* [TASK INPUTS]:
---

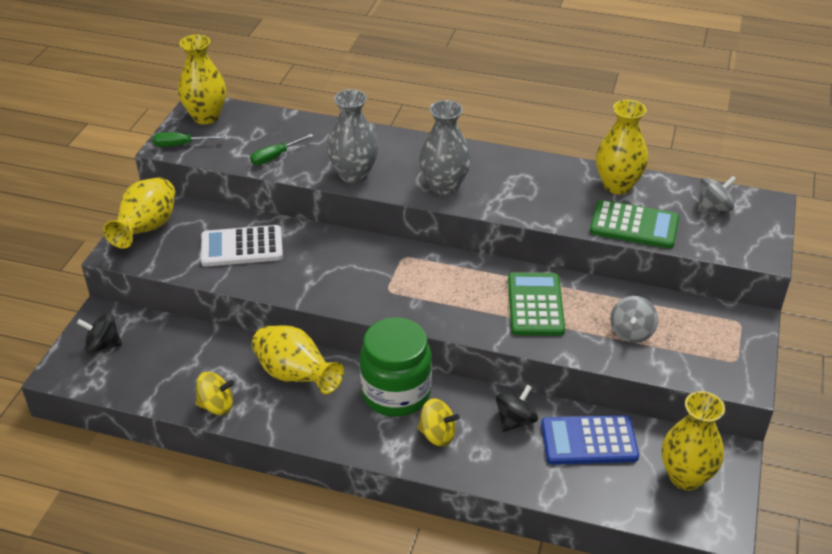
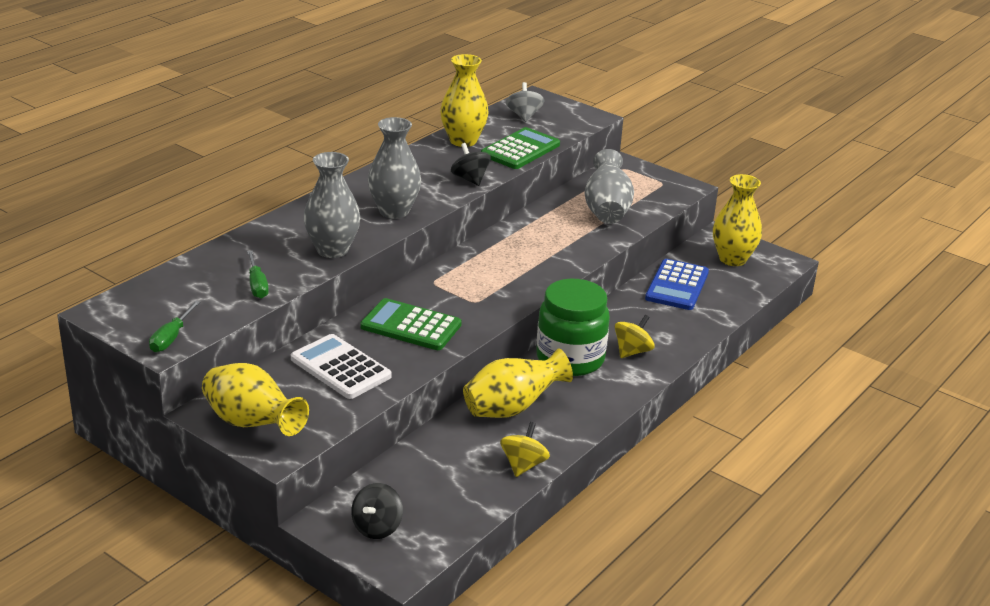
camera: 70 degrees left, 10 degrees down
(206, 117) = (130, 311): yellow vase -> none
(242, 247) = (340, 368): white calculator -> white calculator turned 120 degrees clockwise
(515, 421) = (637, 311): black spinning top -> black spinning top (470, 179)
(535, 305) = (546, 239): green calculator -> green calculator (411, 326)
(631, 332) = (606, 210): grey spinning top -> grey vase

---

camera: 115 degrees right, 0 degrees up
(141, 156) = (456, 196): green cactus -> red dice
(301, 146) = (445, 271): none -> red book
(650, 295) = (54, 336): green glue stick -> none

---

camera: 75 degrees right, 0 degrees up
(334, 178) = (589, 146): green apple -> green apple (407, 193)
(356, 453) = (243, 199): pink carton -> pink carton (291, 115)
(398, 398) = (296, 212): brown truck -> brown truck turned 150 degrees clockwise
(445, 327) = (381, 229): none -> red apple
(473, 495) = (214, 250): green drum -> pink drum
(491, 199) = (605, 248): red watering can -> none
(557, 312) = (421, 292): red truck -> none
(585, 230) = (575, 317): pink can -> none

---

* [TASK INSTRUCTIONS]:
In the listing above, locate the line containing "camera: 70 degrees left, 10 degrees down" and the line containing "(631, 332) = (606, 210): grey". Transcribe those two lines and everything between them, exactly as written.

* [YOUR RESPONSE]:
camera: 70 degrees left, 10 degrees down
(206, 117) = (130, 311): yellow vase -> none
(242, 247) = (340, 368): white calculator -> white calculator turned 120 degrees clockwise
(515, 421) = (637, 311): black spinning top -> black spinning top (470, 179)
(535, 305) = (546, 239): green calculator -> green calculator (411, 326)
(631, 332) = (606, 210): grey spinning top -> grey vase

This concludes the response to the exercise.